--- START ---

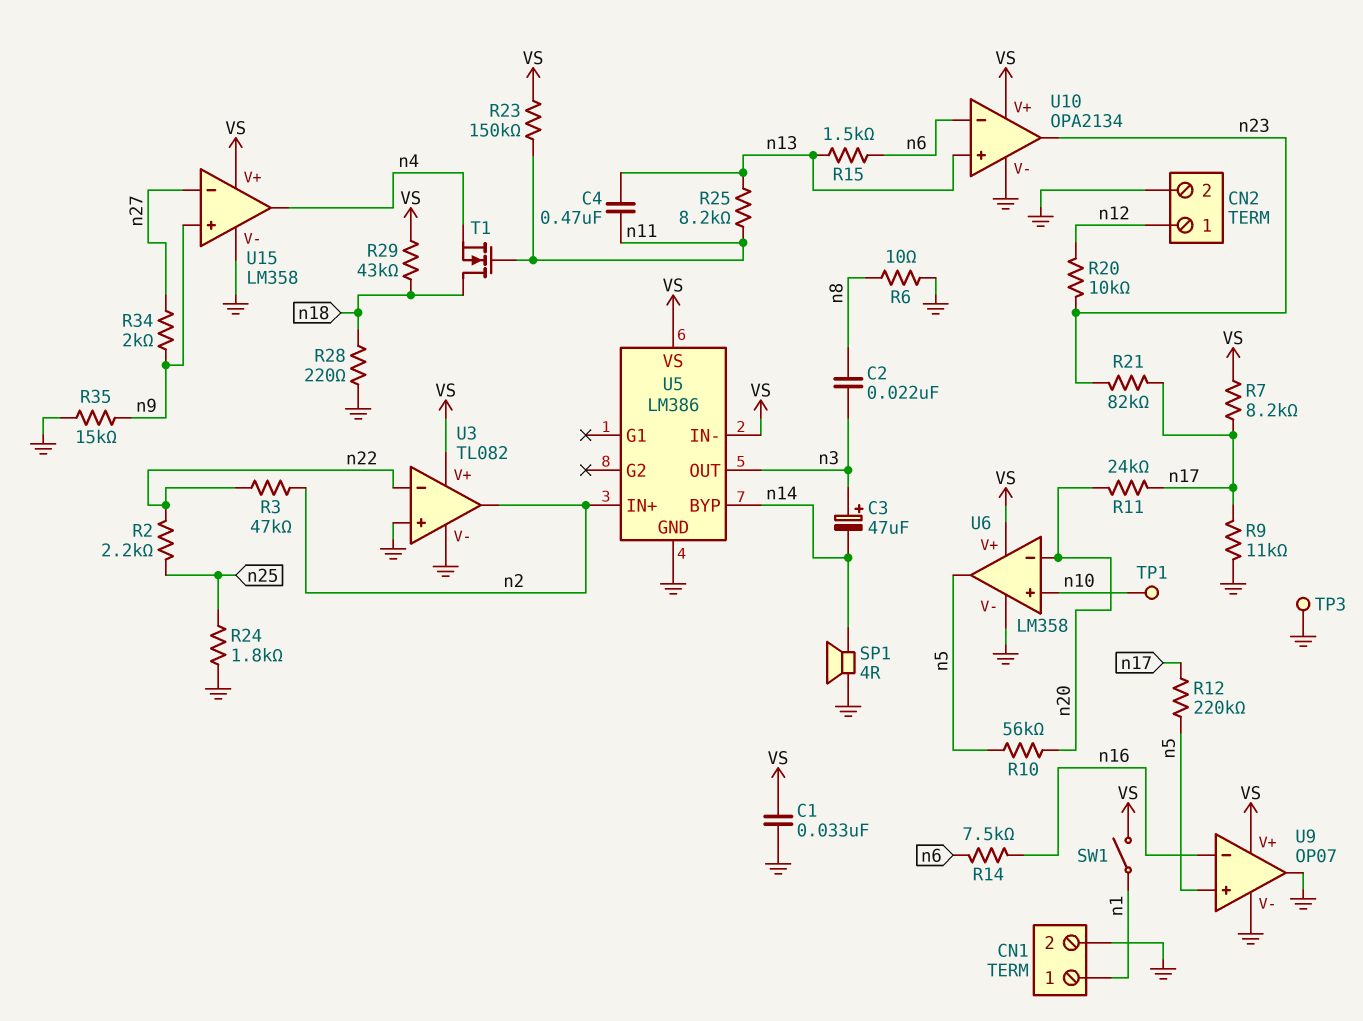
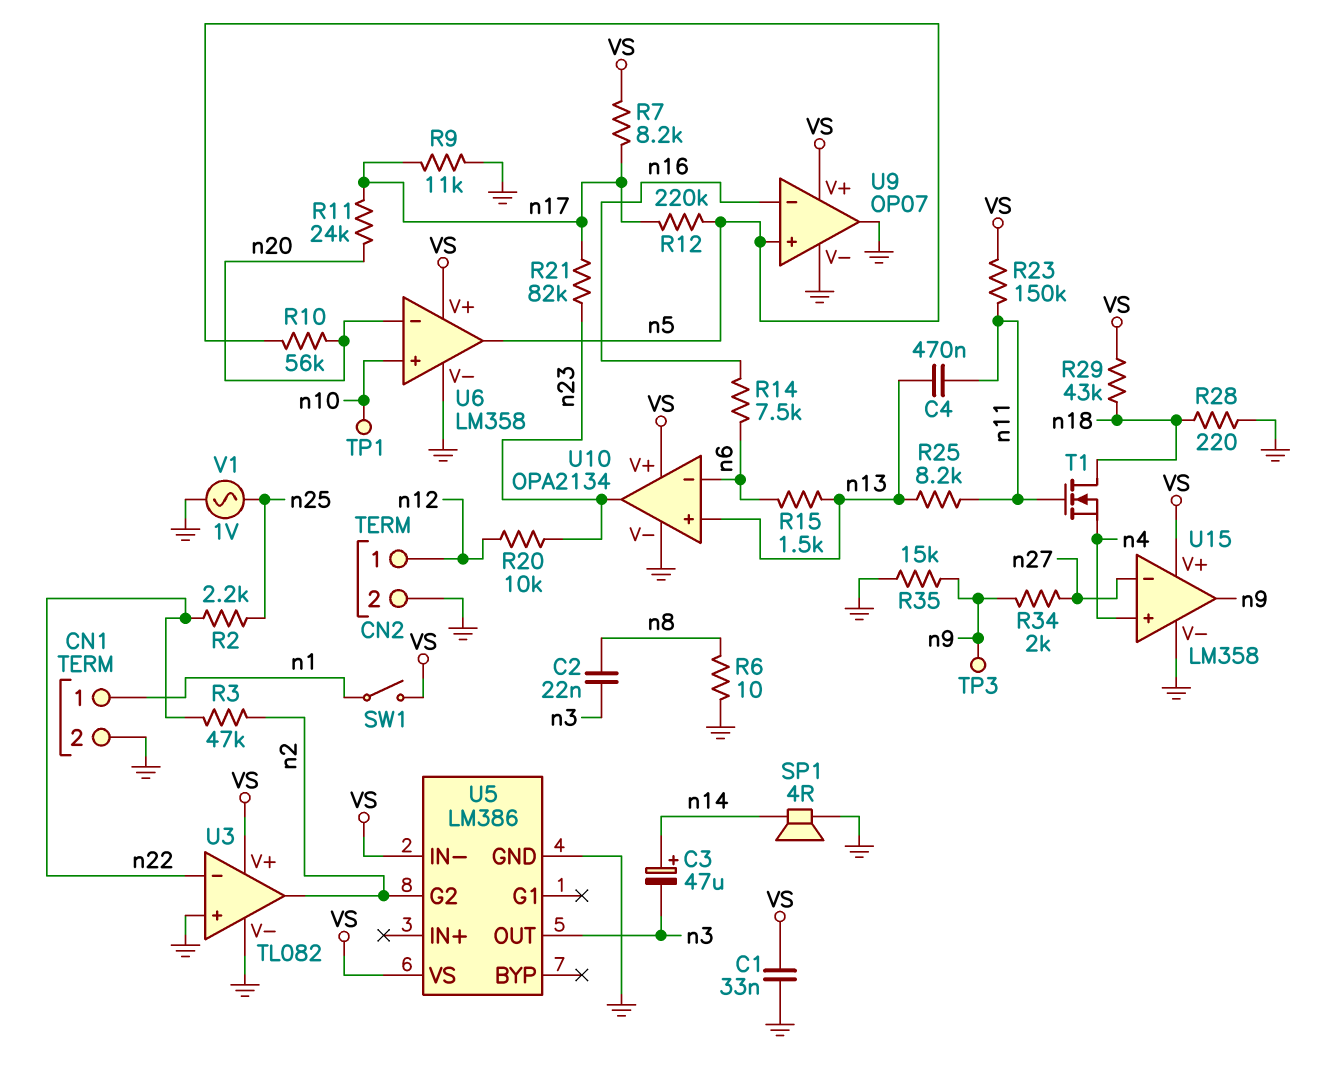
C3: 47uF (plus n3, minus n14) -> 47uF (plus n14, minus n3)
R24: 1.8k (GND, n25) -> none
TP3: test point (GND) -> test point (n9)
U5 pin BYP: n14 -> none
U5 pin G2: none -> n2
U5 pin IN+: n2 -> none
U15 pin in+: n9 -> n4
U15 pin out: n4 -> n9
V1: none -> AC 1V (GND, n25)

--- END ---

**EXERCISE AIM**
Exactly how many lines in the listing above hold the string "none"? State the number by itself.

**ANSWER SECTION**
5